:: Task item ::
Transcribe only the lines of the listing below from the one holding "(737, 406) = (761, 211): none" through the one holding "(456, 609) = (524, 499): white", inclusive, without any change.

"""

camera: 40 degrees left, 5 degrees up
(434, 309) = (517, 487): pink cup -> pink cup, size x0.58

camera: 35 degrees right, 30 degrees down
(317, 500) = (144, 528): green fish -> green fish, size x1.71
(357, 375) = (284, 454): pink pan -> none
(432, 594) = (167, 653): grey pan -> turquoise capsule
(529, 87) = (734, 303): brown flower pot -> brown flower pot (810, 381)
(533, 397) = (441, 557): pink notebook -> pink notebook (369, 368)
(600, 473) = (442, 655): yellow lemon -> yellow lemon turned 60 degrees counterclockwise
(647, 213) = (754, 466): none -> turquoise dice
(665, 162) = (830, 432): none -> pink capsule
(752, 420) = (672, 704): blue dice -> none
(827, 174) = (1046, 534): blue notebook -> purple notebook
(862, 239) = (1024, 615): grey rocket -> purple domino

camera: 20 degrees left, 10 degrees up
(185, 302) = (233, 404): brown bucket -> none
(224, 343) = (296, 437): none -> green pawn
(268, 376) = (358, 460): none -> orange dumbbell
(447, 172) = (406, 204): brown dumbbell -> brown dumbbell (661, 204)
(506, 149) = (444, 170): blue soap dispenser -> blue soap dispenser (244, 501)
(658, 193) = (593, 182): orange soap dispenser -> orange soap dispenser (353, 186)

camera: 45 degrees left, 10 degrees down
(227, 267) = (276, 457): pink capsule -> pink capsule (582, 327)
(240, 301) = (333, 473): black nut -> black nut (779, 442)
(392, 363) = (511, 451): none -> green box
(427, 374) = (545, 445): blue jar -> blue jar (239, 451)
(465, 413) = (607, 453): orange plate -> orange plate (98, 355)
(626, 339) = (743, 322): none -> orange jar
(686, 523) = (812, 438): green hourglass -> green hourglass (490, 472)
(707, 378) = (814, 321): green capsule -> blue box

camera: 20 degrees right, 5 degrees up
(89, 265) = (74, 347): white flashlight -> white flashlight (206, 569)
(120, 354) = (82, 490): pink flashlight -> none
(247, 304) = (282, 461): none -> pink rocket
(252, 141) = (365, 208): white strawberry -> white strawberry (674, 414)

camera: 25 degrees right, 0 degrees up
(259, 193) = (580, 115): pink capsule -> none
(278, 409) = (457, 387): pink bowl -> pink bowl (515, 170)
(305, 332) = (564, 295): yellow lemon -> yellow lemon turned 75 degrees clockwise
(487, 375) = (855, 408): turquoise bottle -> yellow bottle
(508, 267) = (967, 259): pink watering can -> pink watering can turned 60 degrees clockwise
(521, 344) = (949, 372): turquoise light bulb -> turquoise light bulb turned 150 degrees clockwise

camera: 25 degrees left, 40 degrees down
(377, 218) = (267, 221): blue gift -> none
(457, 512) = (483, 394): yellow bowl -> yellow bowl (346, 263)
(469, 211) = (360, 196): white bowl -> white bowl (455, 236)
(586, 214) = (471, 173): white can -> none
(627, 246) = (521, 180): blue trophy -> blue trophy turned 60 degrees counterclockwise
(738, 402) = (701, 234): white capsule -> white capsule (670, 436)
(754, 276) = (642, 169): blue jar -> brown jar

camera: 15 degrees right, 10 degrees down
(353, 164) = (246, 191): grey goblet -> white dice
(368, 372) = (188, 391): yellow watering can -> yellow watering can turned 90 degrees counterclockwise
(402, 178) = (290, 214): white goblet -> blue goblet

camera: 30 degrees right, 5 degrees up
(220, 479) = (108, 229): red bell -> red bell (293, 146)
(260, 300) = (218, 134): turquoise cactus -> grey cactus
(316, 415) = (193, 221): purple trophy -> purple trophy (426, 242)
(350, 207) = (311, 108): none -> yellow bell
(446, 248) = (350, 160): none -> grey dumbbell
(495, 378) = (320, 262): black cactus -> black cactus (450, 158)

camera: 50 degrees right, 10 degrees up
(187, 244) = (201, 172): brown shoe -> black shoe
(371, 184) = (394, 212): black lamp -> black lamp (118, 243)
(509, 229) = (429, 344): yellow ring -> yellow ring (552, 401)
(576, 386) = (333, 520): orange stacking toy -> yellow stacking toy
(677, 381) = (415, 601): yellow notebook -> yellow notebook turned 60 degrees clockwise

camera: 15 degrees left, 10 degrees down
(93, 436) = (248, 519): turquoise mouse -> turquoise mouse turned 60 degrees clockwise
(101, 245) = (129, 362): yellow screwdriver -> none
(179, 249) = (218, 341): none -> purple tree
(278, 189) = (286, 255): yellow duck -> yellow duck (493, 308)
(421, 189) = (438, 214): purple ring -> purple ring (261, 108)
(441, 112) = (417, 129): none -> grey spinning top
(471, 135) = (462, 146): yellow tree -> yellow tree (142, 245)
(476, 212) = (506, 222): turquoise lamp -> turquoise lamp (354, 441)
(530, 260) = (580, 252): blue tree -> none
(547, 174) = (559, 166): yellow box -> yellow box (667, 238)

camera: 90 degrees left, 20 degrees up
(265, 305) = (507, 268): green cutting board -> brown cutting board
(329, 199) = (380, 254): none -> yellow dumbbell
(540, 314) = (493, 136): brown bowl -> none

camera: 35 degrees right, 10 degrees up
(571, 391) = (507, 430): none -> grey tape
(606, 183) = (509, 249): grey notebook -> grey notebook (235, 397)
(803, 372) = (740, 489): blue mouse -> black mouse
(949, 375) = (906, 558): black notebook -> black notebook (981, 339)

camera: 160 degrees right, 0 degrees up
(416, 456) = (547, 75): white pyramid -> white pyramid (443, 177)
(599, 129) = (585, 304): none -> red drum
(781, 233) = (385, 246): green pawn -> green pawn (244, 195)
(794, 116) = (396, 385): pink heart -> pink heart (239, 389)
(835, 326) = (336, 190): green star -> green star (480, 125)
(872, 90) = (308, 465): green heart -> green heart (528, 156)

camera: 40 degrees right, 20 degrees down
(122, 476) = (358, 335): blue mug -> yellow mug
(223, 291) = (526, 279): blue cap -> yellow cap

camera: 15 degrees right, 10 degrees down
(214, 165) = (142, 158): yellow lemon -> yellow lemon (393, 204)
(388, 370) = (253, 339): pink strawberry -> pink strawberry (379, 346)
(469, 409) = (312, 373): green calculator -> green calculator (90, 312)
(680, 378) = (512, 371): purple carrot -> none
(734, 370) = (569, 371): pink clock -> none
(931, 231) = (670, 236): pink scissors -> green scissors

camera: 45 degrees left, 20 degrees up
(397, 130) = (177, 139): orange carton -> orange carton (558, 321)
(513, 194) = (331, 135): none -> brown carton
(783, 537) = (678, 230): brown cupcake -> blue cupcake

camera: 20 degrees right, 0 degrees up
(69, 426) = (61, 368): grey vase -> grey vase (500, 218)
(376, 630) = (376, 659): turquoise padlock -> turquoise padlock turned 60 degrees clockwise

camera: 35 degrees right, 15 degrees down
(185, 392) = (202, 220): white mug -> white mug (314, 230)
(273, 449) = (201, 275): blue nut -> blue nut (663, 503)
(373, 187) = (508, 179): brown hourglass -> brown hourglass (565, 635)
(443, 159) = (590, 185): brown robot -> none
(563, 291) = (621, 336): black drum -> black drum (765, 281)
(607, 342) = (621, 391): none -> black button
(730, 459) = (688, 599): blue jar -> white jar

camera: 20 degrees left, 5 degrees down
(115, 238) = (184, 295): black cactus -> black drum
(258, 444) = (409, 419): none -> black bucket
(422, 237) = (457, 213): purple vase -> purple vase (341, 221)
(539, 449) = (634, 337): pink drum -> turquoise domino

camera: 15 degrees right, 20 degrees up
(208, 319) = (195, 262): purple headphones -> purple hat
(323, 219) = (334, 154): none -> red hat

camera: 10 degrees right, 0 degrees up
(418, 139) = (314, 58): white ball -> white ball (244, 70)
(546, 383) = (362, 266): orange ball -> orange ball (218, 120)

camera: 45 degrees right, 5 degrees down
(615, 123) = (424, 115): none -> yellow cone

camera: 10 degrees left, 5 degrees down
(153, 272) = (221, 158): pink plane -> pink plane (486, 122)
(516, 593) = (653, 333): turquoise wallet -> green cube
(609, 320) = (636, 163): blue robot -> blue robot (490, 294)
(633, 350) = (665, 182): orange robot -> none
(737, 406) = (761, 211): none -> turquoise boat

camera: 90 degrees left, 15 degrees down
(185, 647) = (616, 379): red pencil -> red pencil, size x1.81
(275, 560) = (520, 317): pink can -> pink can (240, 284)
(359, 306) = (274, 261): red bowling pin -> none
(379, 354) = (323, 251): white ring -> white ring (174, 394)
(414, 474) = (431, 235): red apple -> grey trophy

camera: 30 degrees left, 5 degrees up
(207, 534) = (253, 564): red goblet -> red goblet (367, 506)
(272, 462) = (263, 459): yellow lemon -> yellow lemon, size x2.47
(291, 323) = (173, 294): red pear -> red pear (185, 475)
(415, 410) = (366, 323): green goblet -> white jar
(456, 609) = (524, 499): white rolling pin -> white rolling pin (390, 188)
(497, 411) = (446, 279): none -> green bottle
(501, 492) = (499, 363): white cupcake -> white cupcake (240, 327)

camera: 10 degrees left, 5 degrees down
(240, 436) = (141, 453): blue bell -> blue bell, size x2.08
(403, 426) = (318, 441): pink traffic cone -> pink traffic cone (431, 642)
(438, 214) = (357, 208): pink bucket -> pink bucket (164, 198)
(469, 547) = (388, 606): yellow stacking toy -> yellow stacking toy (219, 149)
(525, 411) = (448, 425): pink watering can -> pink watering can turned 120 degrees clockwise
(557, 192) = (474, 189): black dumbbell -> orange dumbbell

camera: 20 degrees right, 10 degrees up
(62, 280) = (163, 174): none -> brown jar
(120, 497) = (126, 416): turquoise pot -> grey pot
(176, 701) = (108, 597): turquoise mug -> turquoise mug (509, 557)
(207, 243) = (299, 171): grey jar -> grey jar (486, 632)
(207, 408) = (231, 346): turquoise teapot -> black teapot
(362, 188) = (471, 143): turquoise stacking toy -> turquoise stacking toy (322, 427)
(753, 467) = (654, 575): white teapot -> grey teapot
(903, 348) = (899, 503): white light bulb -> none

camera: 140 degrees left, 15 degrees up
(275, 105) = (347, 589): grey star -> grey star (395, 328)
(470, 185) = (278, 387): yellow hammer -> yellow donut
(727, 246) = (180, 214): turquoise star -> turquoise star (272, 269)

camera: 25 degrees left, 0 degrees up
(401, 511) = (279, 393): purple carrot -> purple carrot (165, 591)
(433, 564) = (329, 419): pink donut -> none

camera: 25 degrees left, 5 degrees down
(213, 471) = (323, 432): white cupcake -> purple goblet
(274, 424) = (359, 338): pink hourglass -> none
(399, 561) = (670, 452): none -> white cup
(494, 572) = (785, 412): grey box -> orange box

"""

:: Result of this exercise ::
(737, 406) = (761, 211): none -> turquoise boat

camera: 90 degrees left, 15 degrees down
(185, 647) = (616, 379): red pencil -> red pencil, size x1.81
(275, 560) = (520, 317): pink can -> pink can (240, 284)
(359, 306) = (274, 261): red bowling pin -> none
(379, 354) = (323, 251): white ring -> white ring (174, 394)
(414, 474) = (431, 235): red apple -> grey trophy

camera: 30 degrees left, 5 degrees up
(207, 534) = (253, 564): red goblet -> red goblet (367, 506)
(272, 462) = (263, 459): yellow lemon -> yellow lemon, size x2.47
(291, 323) = (173, 294): red pear -> red pear (185, 475)
(415, 410) = (366, 323): green goblet -> white jar
(456, 609) = (524, 499): white rolling pin -> white rolling pin (390, 188)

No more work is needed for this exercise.